→ Work instructions
Reproduce the entries exactly, beginning with the line containing "DIGITS2 pin CLK: D0 -> D8" and ending with their last line, both included.
--- Stored data Enclosed Below ---
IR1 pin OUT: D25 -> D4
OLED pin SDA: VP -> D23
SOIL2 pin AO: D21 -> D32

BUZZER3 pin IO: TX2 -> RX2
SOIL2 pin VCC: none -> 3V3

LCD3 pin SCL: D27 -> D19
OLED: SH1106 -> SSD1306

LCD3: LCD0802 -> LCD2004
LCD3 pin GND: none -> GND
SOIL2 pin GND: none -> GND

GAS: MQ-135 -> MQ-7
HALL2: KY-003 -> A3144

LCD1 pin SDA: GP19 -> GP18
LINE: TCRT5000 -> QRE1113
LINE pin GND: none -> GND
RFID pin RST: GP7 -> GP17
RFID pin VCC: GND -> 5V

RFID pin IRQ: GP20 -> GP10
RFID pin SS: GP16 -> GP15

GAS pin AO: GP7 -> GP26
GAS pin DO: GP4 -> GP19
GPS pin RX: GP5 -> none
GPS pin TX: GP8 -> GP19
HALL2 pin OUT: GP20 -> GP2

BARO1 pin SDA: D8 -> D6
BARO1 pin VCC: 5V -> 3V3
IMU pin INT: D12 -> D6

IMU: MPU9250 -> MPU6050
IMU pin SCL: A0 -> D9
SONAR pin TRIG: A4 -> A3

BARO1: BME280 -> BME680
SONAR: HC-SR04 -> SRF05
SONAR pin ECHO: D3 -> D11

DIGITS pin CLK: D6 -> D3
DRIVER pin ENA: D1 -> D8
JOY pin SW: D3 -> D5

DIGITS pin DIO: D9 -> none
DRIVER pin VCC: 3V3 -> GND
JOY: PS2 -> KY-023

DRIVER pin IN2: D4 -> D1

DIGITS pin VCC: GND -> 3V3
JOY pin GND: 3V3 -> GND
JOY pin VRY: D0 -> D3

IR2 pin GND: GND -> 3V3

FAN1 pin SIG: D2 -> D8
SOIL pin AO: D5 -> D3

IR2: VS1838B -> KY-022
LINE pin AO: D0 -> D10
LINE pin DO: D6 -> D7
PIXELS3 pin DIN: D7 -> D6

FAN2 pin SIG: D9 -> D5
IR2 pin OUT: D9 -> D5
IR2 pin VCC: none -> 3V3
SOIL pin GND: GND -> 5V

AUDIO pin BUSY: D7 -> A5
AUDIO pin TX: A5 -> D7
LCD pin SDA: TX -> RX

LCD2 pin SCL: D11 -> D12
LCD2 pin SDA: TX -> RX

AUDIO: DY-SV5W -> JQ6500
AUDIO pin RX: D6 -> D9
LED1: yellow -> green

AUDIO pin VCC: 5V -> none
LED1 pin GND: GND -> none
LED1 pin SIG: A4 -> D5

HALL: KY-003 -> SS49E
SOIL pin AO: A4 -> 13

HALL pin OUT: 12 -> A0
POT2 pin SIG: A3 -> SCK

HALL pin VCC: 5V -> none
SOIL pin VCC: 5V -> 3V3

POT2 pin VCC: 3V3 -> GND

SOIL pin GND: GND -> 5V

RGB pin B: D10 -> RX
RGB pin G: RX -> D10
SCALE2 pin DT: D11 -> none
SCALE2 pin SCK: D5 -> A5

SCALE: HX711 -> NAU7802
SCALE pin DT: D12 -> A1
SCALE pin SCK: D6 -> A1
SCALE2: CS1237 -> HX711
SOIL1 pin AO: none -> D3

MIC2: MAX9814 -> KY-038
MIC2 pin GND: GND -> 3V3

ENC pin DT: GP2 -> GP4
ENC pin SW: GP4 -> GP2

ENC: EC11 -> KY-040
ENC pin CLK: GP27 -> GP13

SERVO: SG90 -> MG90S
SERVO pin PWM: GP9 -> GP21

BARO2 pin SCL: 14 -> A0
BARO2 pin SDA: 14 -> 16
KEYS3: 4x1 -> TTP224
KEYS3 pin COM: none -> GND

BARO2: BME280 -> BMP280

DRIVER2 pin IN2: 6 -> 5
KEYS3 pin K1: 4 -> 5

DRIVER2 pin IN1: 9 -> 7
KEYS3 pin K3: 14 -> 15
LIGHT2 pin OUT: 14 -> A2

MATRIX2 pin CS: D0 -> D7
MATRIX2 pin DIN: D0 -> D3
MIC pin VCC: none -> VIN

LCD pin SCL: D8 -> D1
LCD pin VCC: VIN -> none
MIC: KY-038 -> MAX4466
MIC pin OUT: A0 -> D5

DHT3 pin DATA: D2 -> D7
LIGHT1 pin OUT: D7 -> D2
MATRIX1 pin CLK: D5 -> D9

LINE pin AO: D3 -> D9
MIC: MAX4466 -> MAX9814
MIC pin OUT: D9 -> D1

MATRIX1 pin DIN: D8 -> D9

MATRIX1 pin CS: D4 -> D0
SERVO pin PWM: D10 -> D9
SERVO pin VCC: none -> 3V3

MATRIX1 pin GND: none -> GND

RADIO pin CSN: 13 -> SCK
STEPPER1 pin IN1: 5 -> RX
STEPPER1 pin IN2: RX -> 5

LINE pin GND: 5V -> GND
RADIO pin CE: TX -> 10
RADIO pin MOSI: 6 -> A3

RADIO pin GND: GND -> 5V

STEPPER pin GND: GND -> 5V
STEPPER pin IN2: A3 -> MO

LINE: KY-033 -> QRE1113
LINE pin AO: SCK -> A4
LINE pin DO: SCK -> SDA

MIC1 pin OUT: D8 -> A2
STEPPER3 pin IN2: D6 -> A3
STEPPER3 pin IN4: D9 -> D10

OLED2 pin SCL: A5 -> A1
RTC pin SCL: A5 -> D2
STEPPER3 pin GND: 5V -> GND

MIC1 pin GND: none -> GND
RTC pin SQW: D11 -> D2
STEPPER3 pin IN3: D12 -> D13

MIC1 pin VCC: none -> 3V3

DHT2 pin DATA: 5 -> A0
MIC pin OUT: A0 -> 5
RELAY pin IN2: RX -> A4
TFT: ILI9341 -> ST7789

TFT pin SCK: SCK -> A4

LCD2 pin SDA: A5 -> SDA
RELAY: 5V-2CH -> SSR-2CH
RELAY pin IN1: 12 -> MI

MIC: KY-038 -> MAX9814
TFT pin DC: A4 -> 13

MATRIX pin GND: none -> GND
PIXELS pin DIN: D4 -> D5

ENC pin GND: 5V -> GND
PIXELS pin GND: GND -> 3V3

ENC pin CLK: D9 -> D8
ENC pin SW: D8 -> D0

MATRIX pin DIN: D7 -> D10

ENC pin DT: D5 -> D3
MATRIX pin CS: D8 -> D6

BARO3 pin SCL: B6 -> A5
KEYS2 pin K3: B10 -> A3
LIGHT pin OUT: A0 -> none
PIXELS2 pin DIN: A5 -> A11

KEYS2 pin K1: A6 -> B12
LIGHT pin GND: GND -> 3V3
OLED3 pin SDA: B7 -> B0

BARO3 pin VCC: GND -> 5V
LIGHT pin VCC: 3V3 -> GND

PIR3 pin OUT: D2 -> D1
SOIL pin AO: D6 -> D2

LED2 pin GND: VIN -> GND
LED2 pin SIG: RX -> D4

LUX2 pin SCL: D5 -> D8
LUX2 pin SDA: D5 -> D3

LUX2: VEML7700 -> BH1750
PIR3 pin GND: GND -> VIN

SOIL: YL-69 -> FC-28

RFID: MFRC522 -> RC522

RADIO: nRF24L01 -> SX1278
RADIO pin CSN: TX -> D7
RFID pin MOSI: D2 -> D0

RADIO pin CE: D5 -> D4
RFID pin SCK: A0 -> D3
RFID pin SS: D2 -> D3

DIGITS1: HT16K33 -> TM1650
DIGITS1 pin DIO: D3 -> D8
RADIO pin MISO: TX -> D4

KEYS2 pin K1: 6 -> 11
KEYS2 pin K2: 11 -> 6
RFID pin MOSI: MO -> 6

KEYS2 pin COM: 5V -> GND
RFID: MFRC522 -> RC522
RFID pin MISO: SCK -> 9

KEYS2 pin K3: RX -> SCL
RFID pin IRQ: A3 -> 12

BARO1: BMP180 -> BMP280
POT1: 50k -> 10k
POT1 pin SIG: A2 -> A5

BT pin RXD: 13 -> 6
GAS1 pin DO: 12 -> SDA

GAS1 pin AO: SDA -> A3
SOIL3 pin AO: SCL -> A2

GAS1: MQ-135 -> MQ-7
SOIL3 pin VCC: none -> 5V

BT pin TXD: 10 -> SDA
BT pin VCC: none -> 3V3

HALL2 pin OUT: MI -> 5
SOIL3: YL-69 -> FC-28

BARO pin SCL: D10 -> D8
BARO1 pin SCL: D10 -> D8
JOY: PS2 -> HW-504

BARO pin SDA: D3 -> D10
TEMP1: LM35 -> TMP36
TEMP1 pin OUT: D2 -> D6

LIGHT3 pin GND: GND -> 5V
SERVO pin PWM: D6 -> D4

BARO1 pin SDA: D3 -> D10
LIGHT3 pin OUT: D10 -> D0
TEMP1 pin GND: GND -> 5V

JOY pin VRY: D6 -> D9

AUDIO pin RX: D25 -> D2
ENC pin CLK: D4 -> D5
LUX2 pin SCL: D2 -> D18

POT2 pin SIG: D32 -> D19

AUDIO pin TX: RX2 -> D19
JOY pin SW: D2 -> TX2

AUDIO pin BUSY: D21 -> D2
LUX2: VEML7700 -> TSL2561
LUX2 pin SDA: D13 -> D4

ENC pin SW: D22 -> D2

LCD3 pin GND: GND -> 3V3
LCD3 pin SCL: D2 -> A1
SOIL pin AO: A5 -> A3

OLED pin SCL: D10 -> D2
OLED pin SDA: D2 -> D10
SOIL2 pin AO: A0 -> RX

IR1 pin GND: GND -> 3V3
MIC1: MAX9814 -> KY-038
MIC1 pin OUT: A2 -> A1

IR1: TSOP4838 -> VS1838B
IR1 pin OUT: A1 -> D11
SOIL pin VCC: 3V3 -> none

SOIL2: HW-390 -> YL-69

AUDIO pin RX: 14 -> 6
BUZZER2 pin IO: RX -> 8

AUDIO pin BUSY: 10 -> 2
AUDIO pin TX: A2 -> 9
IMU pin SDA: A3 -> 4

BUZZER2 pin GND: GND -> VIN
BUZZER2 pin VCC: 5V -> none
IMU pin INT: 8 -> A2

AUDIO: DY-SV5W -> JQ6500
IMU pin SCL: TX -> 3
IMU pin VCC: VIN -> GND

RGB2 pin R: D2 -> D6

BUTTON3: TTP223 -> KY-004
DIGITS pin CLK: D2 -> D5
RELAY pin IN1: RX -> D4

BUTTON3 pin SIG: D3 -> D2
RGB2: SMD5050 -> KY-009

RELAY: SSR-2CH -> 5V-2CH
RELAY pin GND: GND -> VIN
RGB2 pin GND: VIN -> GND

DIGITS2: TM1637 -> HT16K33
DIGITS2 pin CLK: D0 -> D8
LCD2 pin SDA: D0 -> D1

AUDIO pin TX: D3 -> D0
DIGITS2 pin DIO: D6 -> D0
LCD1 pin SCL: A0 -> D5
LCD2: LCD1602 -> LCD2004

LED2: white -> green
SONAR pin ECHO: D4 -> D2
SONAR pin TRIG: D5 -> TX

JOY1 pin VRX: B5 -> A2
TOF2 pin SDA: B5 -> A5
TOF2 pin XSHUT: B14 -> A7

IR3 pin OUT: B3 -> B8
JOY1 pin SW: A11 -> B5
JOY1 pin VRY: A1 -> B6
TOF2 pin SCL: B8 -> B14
--- End of Enclosed Stored data ---
→ Solved problem
DIGITS2 pin CLK: D0 -> D8
LCD2 pin SDA: D0 -> D1

AUDIO pin TX: D3 -> D0
DIGITS2 pin DIO: D6 -> D0
LCD1 pin SCL: A0 -> D5
LCD2: LCD1602 -> LCD2004

LED2: white -> green
SONAR pin ECHO: D4 -> D2
SONAR pin TRIG: D5 -> TX

JOY1 pin VRX: B5 -> A2
TOF2 pin SDA: B5 -> A5
TOF2 pin XSHUT: B14 -> A7

IR3 pin OUT: B3 -> B8
JOY1 pin SW: A11 -> B5
JOY1 pin VRY: A1 -> B6
TOF2 pin SCL: B8 -> B14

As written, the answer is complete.